- [Rows from a segmentation dataset]:

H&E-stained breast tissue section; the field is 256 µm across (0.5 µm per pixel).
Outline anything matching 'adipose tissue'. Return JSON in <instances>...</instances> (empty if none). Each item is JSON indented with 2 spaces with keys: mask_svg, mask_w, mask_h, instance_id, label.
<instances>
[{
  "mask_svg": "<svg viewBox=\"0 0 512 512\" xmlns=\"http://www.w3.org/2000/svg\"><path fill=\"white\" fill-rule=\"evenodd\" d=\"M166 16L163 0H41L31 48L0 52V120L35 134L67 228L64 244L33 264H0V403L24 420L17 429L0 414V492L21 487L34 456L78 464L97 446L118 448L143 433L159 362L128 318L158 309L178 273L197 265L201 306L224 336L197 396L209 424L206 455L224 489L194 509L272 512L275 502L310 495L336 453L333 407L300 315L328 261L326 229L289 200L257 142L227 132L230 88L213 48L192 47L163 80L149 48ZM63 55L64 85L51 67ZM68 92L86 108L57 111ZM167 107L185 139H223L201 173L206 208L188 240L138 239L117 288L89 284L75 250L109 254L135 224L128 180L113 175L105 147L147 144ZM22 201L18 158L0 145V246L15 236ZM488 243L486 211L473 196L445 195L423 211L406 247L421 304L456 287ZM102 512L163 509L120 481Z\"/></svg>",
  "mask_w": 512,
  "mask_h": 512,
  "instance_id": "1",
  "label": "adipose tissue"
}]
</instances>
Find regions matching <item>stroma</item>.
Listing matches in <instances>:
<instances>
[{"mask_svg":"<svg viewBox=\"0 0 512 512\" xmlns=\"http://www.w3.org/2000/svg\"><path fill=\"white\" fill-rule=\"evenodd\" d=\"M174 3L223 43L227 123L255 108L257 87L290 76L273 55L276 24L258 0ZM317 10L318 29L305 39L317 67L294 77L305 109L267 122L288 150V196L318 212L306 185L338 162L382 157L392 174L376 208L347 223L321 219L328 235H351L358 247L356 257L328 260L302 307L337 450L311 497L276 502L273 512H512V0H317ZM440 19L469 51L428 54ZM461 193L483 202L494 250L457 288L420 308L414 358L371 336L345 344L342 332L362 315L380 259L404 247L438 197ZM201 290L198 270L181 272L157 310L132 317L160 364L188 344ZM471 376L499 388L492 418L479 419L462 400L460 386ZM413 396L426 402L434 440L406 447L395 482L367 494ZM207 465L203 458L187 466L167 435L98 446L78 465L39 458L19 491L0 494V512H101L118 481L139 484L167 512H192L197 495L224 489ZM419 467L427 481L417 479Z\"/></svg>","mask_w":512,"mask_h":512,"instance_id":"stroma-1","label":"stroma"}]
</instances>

- [WHAT TO DO]: Extract the full listing above without altering anything.

- [TASK RESULT]:
H&E-stained breast tissue section; the field is 256 µm across (0.5 µm per pixel).
Outline anything matching 'adipose tissue'. Return JSON in <instances>...</instances> (empty if none). Each item is JSON indented with 2 spaces with keys: mask_svg, mask_w, mask_h, instance_id, label.
<instances>
[{
  "mask_svg": "<svg viewBox=\"0 0 512 512\" xmlns=\"http://www.w3.org/2000/svg\"><path fill=\"white\" fill-rule=\"evenodd\" d=\"M166 16L163 0H41L31 48L0 52V120L35 134L67 228L64 244L33 264H0V403L24 420L17 429L0 414V492L21 487L34 456L78 464L97 446L118 448L143 433L159 362L128 318L158 309L178 273L197 265L201 306L224 336L197 396L209 424L206 455L224 489L194 509L272 512L275 502L310 495L336 453L333 407L300 315L328 261L326 229L289 200L257 142L227 132L230 88L213 48L192 47L163 80L149 48ZM63 55L64 85L51 67ZM68 92L86 108L57 111ZM167 107L185 139H223L201 173L206 208L188 240L138 239L117 288L89 284L75 250L109 254L135 224L128 180L113 175L105 147L147 144ZM22 201L18 158L0 145V246L15 236ZM488 243L486 211L473 196L445 195L423 211L406 247L421 304L456 287ZM102 512L163 509L120 481Z\"/></svg>",
  "mask_w": 512,
  "mask_h": 512,
  "instance_id": "1",
  "label": "adipose tissue"
}]
</instances>
Find regions matching <item>stroma</item>.
Listing matches in <instances>:
<instances>
[{"mask_svg":"<svg viewBox=\"0 0 512 512\" xmlns=\"http://www.w3.org/2000/svg\"><path fill=\"white\" fill-rule=\"evenodd\" d=\"M174 3L223 43L227 123L255 108L257 87L290 76L273 55L276 24L258 0ZM317 10L318 29L305 39L317 67L294 77L305 109L267 122L288 150V196L318 212L306 185L338 162L382 157L392 174L376 208L347 223L321 219L328 235H351L358 247L356 257L328 260L302 307L337 450L311 497L276 502L273 512H512V0H317ZM440 19L469 51L428 54ZM461 193L483 202L494 250L457 288L420 308L414 358L371 336L345 344L342 332L362 315L380 259L404 247L438 197ZM201 290L198 270L181 272L157 310L132 317L160 364L188 344ZM471 376L499 388L492 418L479 419L462 400L460 386ZM413 396L426 402L434 440L406 447L395 482L367 494ZM207 465L203 458L187 466L167 435L98 446L78 465L39 458L19 491L0 494V512H101L118 481L139 484L167 512H192L197 495L224 489ZM419 467L427 481L417 479Z\"/></svg>","mask_w":512,"mask_h":512,"instance_id":"stroma-1","label":"stroma"}]
</instances>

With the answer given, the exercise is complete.